▶ _Task instructions_: In the data below, find the line that contains "(803, 288) = (800, 273): orange" and the line that contains "(120, 350) = (218, 161): white". Copy both, plus every line between them, exactly.

Scene edit records
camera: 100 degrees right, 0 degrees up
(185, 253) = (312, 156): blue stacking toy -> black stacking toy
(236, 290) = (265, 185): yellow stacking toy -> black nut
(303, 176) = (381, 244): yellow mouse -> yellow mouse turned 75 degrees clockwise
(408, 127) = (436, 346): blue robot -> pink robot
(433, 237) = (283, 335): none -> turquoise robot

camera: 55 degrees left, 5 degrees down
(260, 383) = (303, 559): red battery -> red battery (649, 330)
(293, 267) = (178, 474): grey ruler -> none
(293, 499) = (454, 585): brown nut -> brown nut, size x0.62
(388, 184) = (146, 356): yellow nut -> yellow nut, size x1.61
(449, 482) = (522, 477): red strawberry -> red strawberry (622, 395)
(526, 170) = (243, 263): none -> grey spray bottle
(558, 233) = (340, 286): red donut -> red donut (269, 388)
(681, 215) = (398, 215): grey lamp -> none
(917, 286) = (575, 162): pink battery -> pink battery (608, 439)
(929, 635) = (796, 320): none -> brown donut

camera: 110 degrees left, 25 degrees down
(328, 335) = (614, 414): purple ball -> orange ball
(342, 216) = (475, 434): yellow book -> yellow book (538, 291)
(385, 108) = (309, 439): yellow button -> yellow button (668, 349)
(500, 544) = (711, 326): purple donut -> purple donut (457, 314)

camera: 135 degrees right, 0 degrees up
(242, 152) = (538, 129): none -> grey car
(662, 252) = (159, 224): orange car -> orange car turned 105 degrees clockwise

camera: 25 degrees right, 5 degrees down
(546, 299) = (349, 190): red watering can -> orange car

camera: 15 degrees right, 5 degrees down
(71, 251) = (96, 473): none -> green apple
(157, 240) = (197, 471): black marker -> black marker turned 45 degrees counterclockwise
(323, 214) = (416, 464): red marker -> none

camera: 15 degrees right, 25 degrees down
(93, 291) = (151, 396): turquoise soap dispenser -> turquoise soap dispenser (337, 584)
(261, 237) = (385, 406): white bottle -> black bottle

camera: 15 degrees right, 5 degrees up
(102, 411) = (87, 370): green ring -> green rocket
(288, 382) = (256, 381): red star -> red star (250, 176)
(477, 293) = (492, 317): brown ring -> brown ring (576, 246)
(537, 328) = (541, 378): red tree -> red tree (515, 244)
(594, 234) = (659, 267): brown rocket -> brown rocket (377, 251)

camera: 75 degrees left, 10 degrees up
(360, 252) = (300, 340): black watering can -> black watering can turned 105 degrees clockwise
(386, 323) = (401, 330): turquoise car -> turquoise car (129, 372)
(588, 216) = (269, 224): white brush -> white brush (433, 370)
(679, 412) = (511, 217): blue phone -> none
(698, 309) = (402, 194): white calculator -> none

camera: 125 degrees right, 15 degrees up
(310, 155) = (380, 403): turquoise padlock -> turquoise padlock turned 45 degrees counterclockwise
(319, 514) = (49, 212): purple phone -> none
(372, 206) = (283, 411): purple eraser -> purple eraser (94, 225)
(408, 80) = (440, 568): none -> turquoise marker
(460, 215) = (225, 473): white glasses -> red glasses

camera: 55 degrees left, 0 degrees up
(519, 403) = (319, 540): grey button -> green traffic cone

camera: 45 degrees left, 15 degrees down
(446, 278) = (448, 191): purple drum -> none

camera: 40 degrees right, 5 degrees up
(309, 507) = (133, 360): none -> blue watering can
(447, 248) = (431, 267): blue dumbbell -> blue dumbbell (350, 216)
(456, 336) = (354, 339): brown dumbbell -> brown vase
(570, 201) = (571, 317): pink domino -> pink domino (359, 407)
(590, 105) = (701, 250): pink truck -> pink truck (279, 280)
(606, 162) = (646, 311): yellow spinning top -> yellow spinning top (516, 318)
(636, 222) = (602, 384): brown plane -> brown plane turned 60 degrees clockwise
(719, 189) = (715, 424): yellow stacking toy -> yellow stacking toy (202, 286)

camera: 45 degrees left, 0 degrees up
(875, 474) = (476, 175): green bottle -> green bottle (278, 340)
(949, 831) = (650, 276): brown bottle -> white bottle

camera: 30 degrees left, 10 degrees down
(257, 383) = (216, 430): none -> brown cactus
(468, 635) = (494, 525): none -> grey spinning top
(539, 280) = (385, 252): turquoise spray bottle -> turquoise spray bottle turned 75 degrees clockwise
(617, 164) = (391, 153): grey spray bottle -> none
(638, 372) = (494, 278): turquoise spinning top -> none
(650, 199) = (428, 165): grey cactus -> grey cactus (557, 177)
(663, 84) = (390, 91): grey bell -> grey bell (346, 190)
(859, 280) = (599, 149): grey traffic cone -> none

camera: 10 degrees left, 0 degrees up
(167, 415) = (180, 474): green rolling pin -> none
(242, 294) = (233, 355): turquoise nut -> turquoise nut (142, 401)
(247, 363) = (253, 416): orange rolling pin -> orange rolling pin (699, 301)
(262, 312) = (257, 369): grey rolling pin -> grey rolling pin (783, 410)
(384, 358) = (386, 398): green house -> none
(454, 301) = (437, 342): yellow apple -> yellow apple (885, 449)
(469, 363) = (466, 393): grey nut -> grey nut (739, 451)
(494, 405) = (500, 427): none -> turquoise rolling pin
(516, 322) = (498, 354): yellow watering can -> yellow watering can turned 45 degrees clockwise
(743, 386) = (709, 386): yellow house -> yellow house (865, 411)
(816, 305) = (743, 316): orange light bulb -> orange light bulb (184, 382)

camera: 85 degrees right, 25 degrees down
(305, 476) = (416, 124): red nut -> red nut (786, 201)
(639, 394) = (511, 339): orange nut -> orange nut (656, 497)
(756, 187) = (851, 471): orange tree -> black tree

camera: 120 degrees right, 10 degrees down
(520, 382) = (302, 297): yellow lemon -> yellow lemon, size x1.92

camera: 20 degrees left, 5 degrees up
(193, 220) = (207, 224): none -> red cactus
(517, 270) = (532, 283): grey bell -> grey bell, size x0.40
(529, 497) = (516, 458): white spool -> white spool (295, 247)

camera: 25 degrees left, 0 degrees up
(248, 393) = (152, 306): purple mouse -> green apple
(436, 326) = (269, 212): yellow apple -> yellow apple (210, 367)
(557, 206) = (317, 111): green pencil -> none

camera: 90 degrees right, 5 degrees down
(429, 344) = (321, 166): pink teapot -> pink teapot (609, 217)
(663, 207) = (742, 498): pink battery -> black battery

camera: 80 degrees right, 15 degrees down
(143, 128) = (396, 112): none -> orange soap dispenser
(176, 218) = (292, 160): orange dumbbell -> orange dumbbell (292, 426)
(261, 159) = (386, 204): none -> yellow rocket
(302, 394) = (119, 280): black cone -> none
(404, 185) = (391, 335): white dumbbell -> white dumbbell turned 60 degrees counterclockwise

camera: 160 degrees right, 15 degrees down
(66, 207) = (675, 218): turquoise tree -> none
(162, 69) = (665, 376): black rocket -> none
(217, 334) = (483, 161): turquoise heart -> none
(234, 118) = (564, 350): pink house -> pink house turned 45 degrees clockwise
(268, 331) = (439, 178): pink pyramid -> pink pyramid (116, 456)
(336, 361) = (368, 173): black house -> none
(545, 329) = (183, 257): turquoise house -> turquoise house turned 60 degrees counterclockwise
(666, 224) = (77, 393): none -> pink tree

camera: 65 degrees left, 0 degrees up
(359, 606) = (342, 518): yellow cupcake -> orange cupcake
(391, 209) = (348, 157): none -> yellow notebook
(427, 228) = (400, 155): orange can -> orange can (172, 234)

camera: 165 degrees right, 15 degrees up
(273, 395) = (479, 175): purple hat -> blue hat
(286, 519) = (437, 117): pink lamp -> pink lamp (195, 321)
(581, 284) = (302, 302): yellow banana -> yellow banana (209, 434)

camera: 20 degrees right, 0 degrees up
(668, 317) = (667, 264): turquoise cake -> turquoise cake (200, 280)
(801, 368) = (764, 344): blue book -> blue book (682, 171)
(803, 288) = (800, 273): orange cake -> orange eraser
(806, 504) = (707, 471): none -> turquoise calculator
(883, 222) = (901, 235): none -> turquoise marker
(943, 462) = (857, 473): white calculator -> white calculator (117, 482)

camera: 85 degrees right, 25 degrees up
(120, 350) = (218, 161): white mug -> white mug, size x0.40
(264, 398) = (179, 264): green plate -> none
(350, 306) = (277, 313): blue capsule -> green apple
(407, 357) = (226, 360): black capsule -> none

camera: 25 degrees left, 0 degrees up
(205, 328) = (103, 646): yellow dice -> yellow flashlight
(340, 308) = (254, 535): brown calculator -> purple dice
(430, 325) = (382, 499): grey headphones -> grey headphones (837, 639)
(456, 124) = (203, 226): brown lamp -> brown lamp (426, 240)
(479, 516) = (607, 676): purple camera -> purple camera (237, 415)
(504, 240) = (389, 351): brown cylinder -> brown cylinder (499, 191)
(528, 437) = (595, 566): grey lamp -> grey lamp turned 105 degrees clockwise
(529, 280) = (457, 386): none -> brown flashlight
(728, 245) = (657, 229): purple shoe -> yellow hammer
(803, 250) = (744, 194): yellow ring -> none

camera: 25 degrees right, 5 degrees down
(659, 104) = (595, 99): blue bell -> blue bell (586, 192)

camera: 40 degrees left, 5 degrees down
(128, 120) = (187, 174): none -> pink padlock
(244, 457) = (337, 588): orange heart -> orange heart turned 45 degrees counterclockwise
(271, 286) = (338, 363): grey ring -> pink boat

▶ _Response_:
(803, 288) = (800, 273): orange cake -> orange eraser
(806, 504) = (707, 471): none -> turquoise calculator
(883, 222) = (901, 235): none -> turquoise marker
(943, 462) = (857, 473): white calculator -> white calculator (117, 482)

camera: 85 degrees right, 25 degrees up
(120, 350) = (218, 161): white mug -> white mug, size x0.40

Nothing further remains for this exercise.